§ Activity: From the first line to the last, output the data exactly as it stands, minus its pictures.

§ Data block:
■ ■ ■ ■ ■
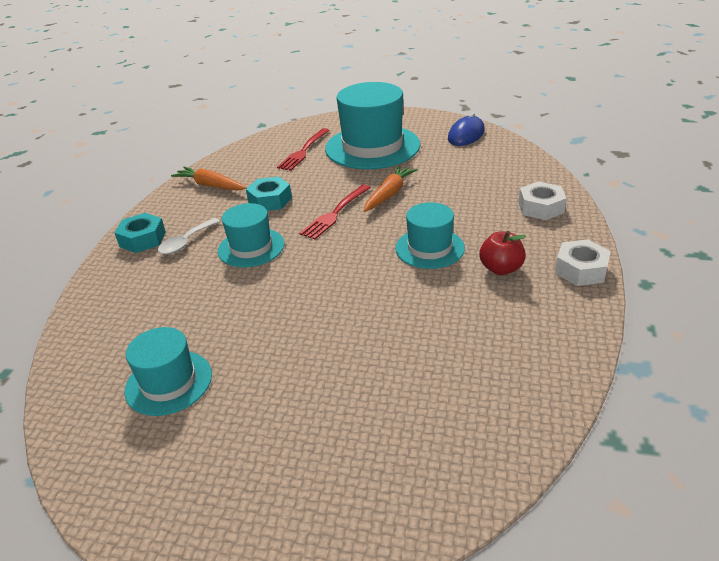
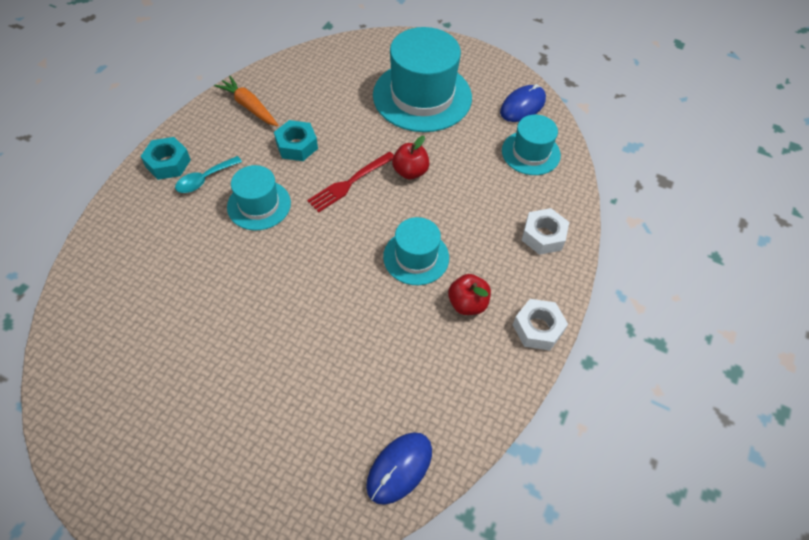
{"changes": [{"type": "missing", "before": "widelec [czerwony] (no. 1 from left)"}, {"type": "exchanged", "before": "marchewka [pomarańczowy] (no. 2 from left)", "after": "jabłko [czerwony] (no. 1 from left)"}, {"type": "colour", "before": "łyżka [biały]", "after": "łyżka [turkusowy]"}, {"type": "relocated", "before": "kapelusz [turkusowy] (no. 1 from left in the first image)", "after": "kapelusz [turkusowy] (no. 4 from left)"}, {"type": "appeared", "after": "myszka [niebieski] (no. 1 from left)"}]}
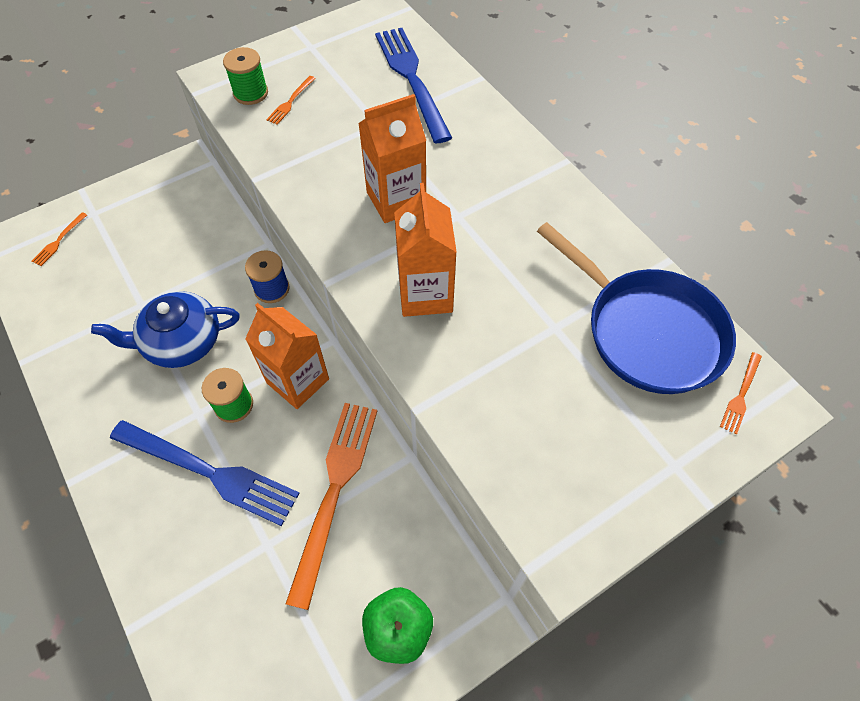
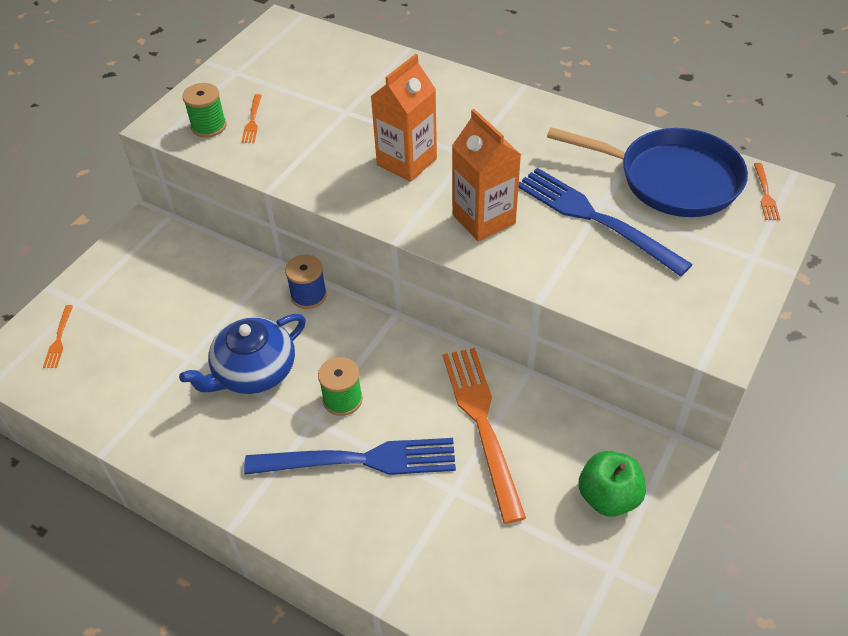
{"changes": [{"type": "relocated", "before": "widelec [niebieski] (no. 2 from left)"}, {"type": "missing", "before": "karton mleka [pomarańczowy] (no. 1 from left)"}]}
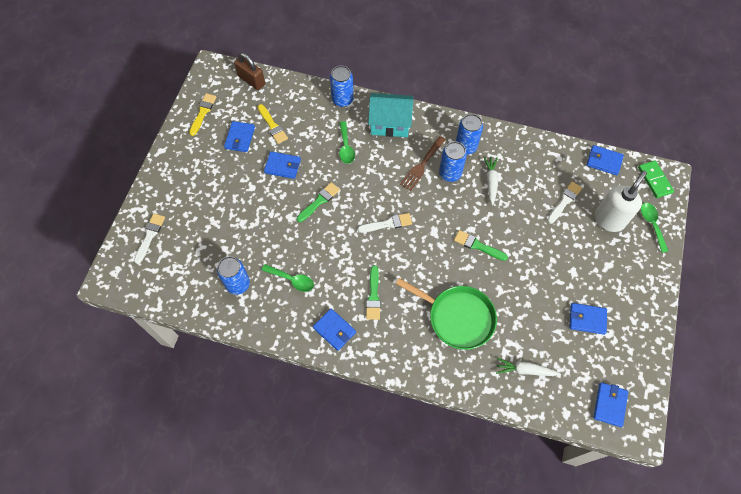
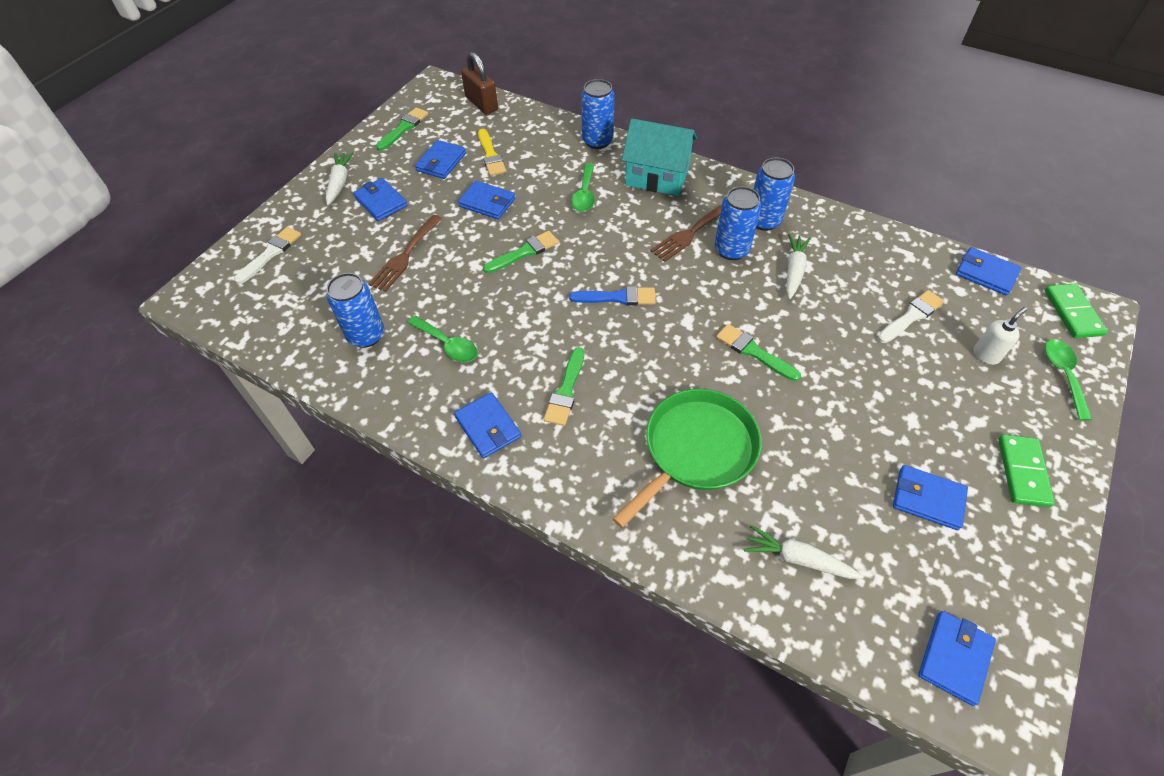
{"changes": [{"type": "colour", "before": "pędzel [żółty] (no. 1 from left)", "after": "pędzel [zielony] (no. 1 from left)"}, {"type": "size", "before": "dozownik mydła [biały]", "scale": 0.51}, {"type": "colour", "before": "pędzel [biały] (no. 2 from left)", "after": "pędzel [niebieski]"}, {"type": "spun", "before": "patelnia [zielony]", "turn": -90}, {"type": "appeared", "after": "marchewka [biały] (no. 1 from left)"}, {"type": "appeared", "after": "portfel [niebieski] (no. 1 from left)"}, {"type": "appeared", "after": "widelec [brązowy] (no. 1 from left)"}, {"type": "appeared", "after": "kostka domina [zielony] (no. 1 from left)"}]}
■ ■ ■ ■ ■
§ Answer area:
{"changes": [{"type": "missing", "before": "widelec [czerwony] (no. 1 from left)"}, {"type": "exchanged", "before": "marchewka [pomarańczowy] (no. 2 from left)", "after": "jabłko [czerwony] (no. 1 from left)"}, {"type": "colour", "before": "łyżka [biały]", "after": "łyżka [turkusowy]"}, {"type": "relocated", "before": "kapelusz [turkusowy] (no. 1 from left in the first image)", "after": "kapelusz [turkusowy] (no. 4 from left)"}, {"type": "appeared", "after": "myszka [niebieski] (no. 1 from left)"}]}
{"changes": [{"type": "relocated", "before": "widelec [niebieski] (no. 2 from left)"}, {"type": "missing", "before": "karton mleka [pomarańczowy] (no. 1 from left)"}]}
{"changes": [{"type": "colour", "before": "pędzel [żółty] (no. 1 from left)", "after": "pędzel [zielony] (no. 1 from left)"}, {"type": "size", "before": "dozownik mydła [biały]", "scale": 0.51}, {"type": "colour", "before": "pędzel [biały] (no. 2 from left)", "after": "pędzel [niebieski]"}, {"type": "spun", "before": "patelnia [zielony]", "turn": -90}, {"type": "appeared", "after": "marchewka [biały] (no. 1 from left)"}, {"type": "appeared", "after": "portfel [niebieski] (no. 1 from left)"}, {"type": "appeared", "after": "widelec [brązowy] (no. 1 from left)"}, {"type": "appeared", "after": "kostka domina [zielony] (no. 1 from left)"}]}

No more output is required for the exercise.